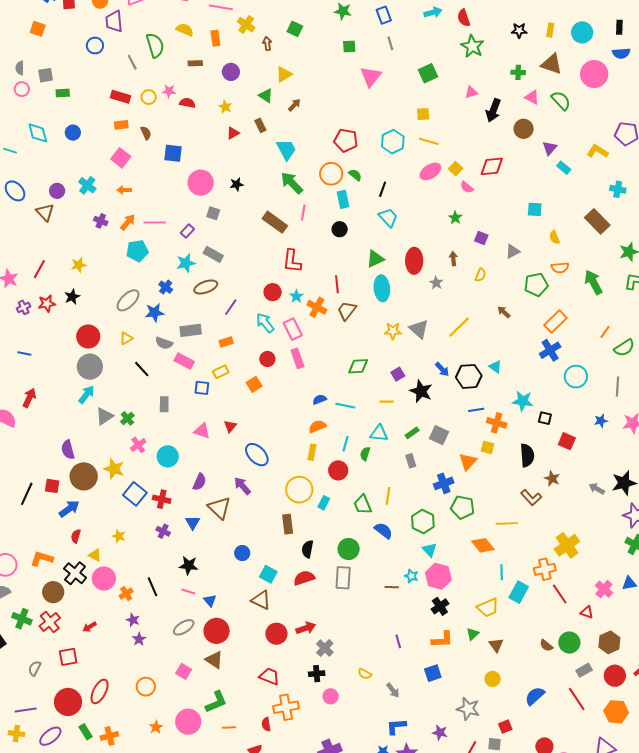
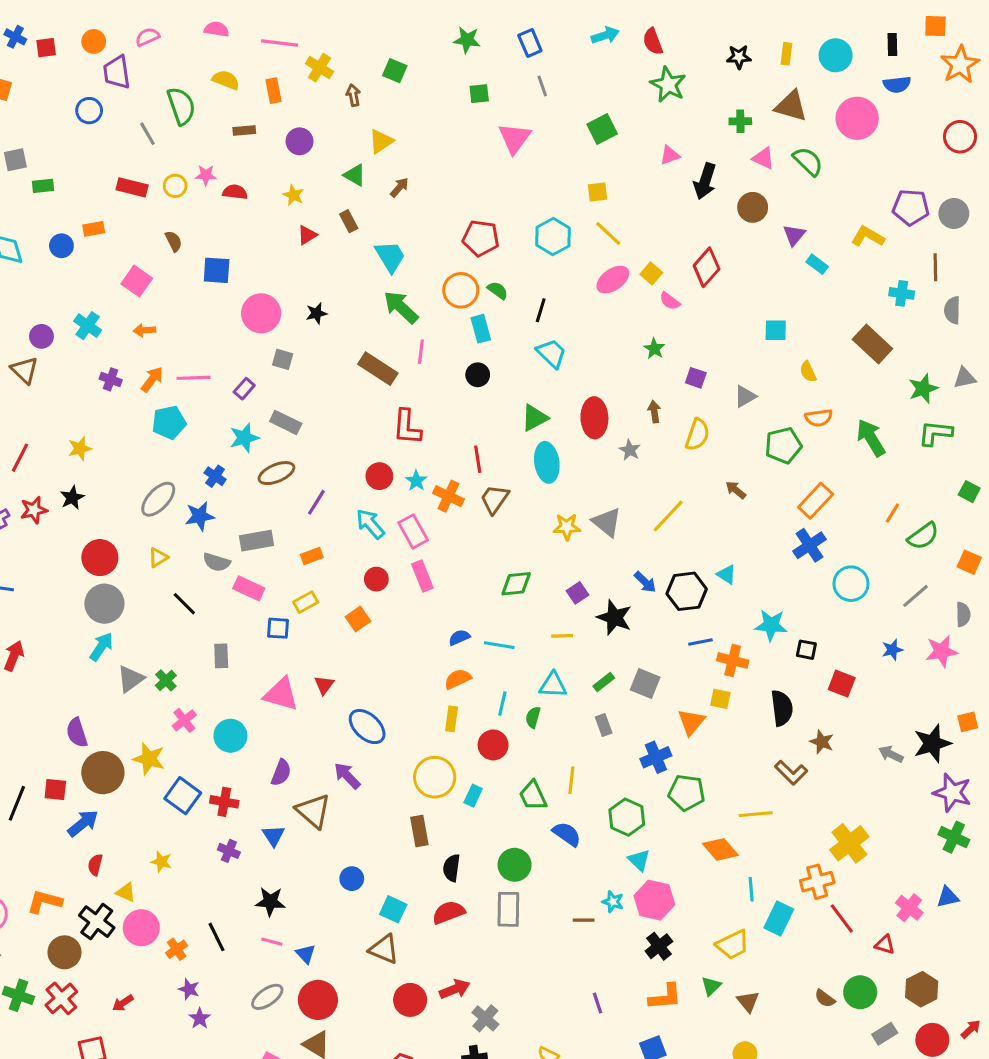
orange rectangle: (121, 125) -> (94, 229), moved
yellow line: (429, 141) -> (608, 233), turned 30
red diamond: (492, 166) -> (707, 267), turned -40
yellow semicircle: (481, 275) -> (697, 435), size x1.5
gray line: (617, 386) -> (915, 596), turned 48
pink triangle: (202, 431) -> (281, 694), size x1.4

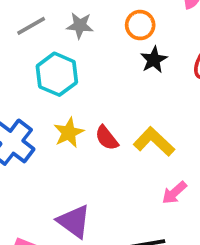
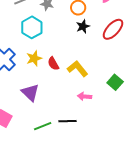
pink arrow: (174, 193) -> (85, 96), turned 40
purple triangle: (74, 221) -> (30, 93), moved

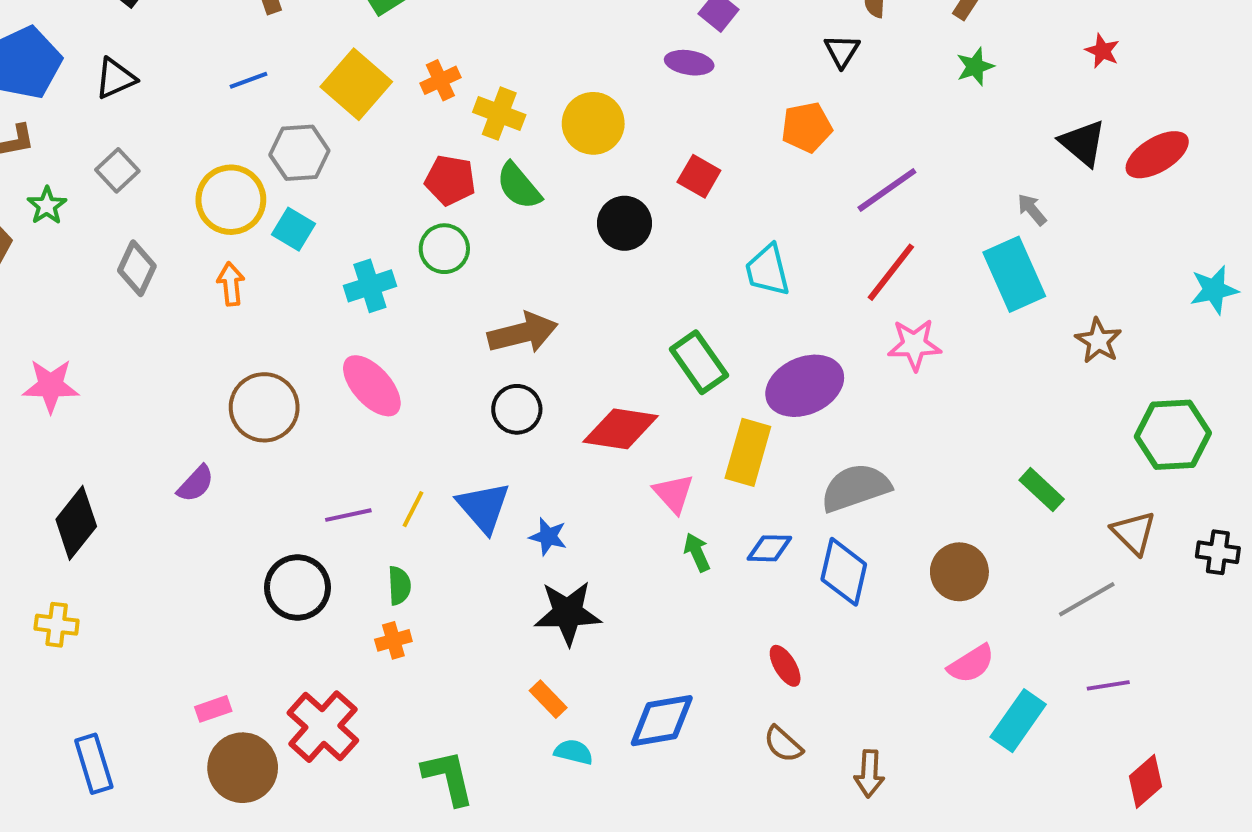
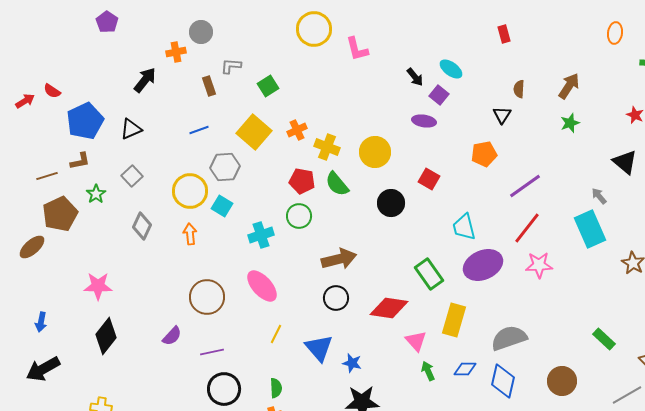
purple ellipse: (805, 386) -> (483, 265), moved
yellow line: (413, 509) -> (276, 334), moved
purple line: (348, 515) -> (212, 352), moved
black diamond: (76, 523) -> (106, 336), moved

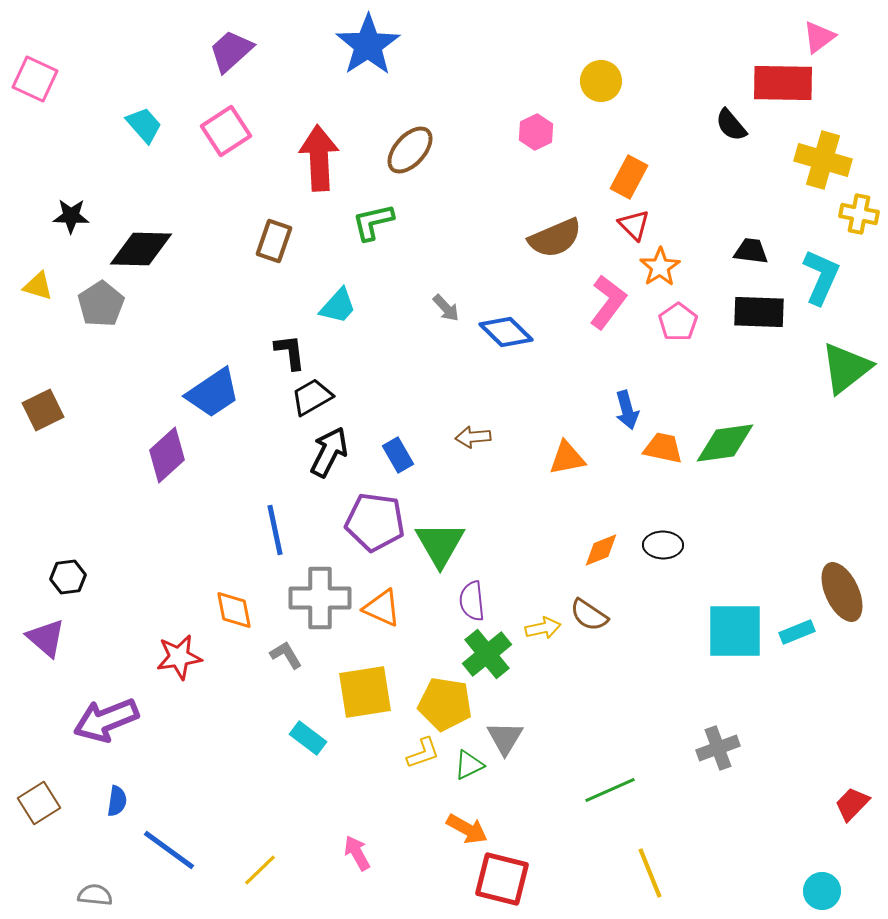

» Brief
From the opening line of the entries above to the line that holds "purple triangle: (74, 221) -> (30, 93), moved", inclusive, reproduce each line exactly and omit any picture.

» Problem solution
orange rectangle: (121, 125) -> (94, 229), moved
yellow line: (429, 141) -> (608, 233), turned 30
red diamond: (492, 166) -> (707, 267), turned -40
yellow semicircle: (481, 275) -> (697, 435), size x1.5
gray line: (617, 386) -> (915, 596), turned 48
pink triangle: (202, 431) -> (281, 694), size x1.4

pink arrow: (174, 193) -> (85, 96), turned 40
purple triangle: (74, 221) -> (30, 93), moved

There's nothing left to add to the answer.